→ **What is required**: Please repeat exactly the lines below from the line with "none -> red 1x1 brick [634,434,719,548]" to the line with "none -> yellow 2x2 tile [401,241,576,365]", including both, and leave out every picture.

→ **Colored object listings**:
◇ ◇ ◇ ◇ ◇ ◇ ◇

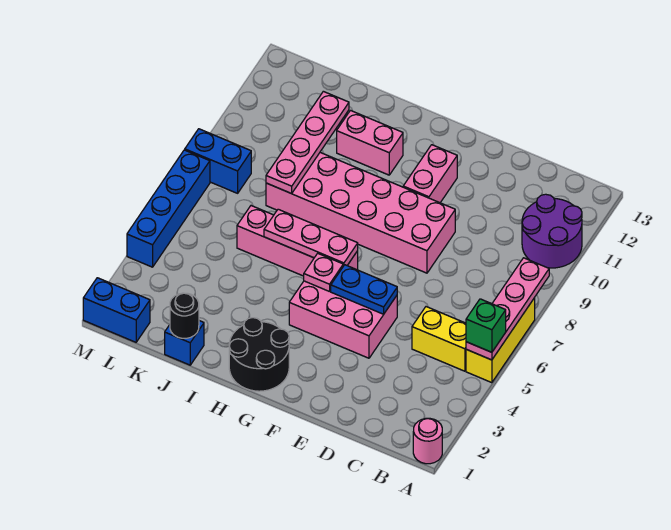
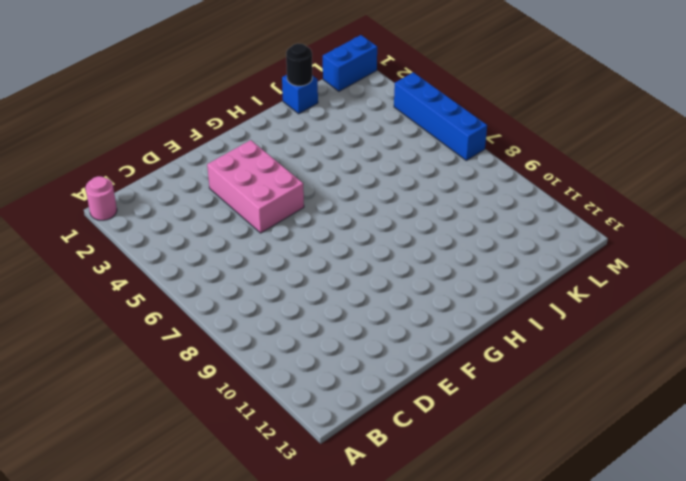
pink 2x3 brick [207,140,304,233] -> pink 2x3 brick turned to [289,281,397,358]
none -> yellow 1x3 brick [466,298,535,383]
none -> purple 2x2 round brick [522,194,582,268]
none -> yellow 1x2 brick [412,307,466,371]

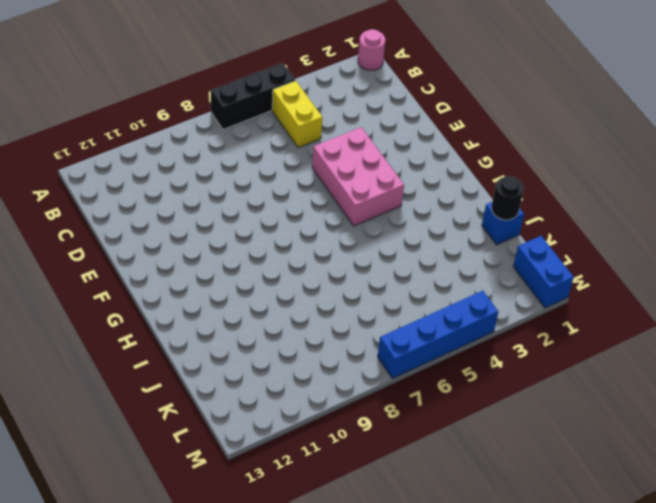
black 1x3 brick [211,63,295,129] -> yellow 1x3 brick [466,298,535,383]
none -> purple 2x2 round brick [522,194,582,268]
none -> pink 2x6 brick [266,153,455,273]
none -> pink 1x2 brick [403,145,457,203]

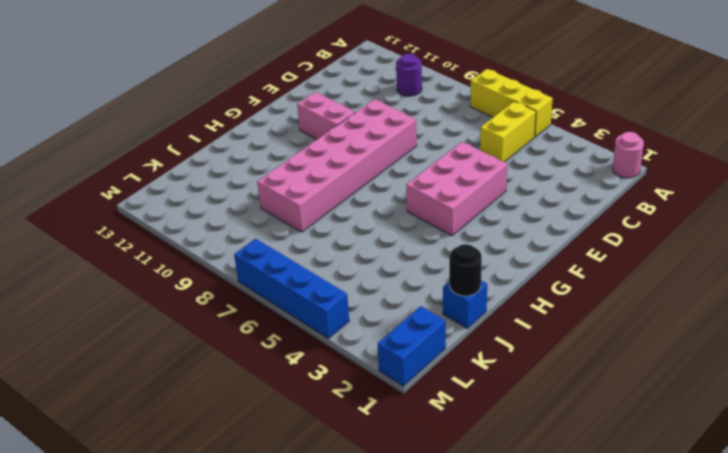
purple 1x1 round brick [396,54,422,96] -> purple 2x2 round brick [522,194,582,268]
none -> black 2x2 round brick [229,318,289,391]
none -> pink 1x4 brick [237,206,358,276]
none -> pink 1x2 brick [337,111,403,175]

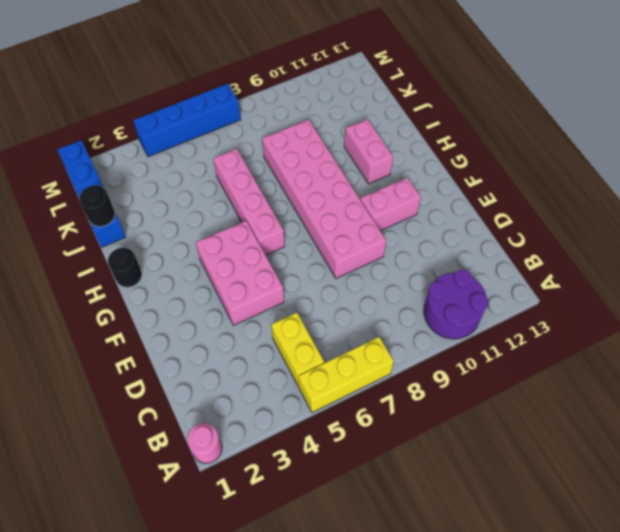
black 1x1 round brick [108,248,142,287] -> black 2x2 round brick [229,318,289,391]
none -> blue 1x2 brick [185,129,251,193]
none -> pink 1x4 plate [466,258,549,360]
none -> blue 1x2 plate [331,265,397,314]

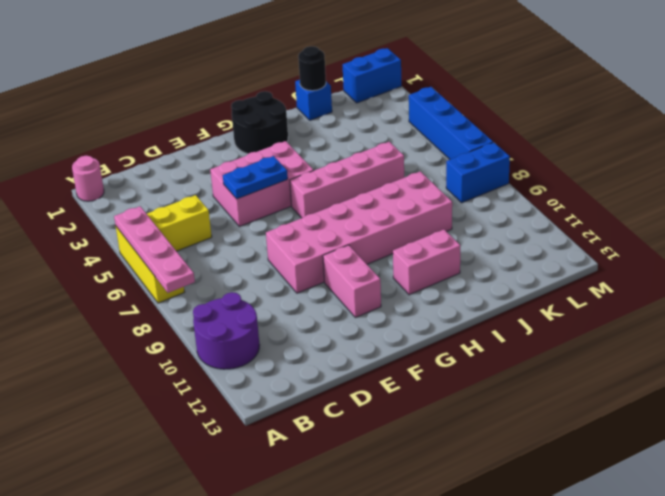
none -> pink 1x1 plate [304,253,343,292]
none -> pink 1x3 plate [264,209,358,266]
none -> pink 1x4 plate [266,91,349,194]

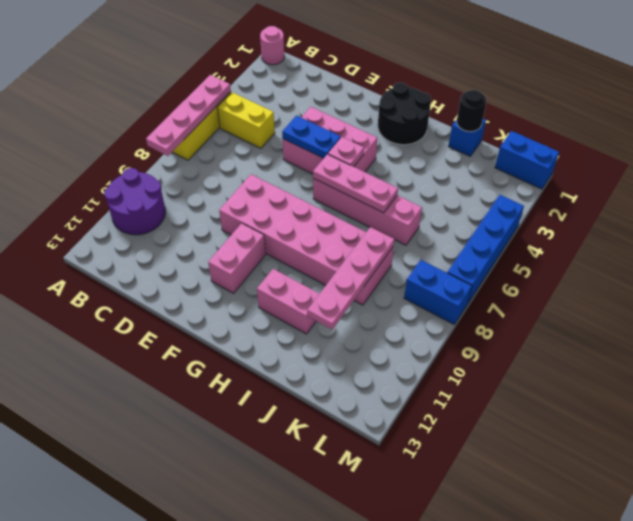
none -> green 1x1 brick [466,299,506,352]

◇ ◇ ◇ ◇ ◇ ◇ ◇

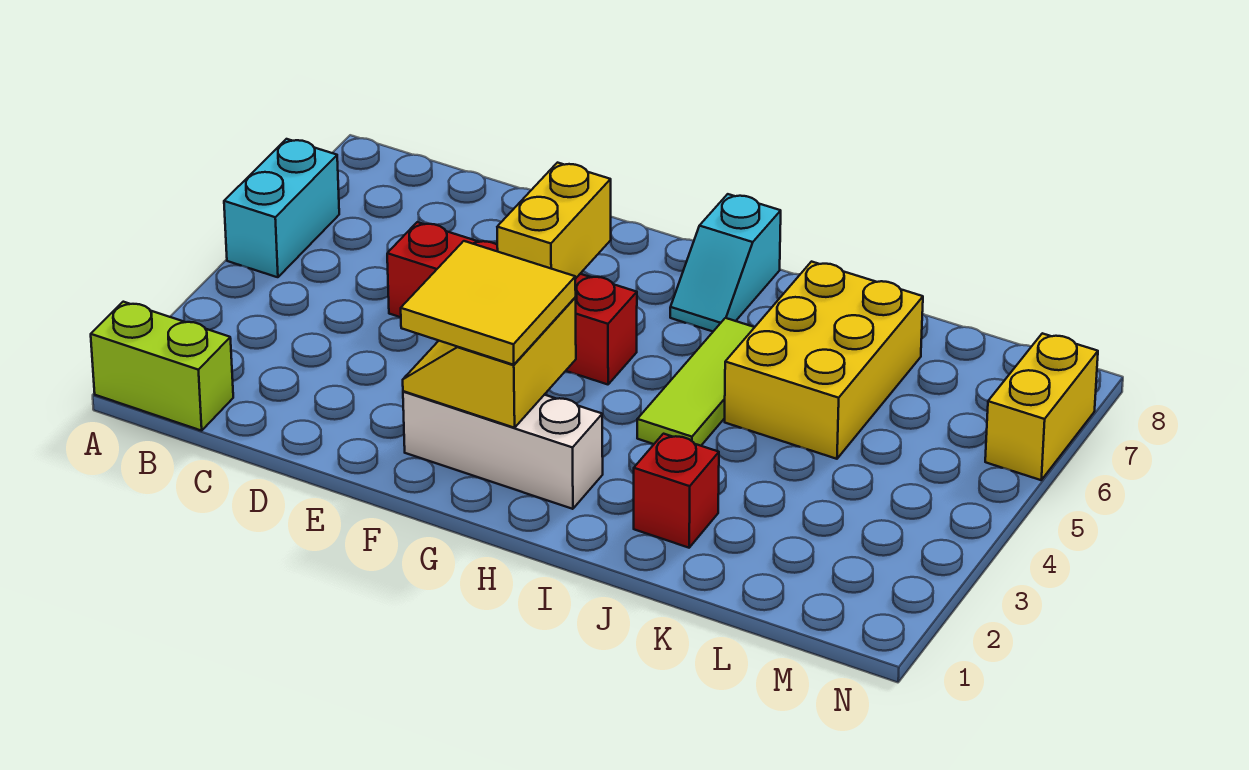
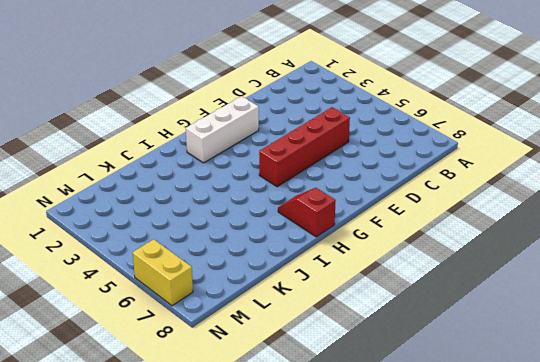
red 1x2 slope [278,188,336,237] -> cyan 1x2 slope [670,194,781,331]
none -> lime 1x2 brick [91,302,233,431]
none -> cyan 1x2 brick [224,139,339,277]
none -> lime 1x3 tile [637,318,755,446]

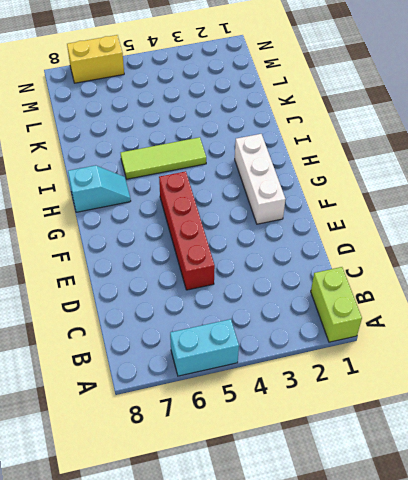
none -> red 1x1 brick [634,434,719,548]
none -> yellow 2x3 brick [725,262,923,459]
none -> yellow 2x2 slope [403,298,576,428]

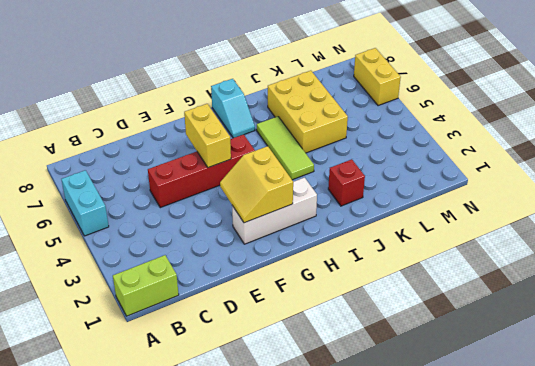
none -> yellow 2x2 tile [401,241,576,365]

◇ ◇ ◇ ◇ ◇ ◇ ◇

→ **Response to this task**:
none -> red 1x1 brick [634,434,719,548]
none -> yellow 2x3 brick [725,262,923,459]
none -> yellow 2x2 slope [403,298,576,428]

none -> yellow 2x2 tile [401,241,576,365]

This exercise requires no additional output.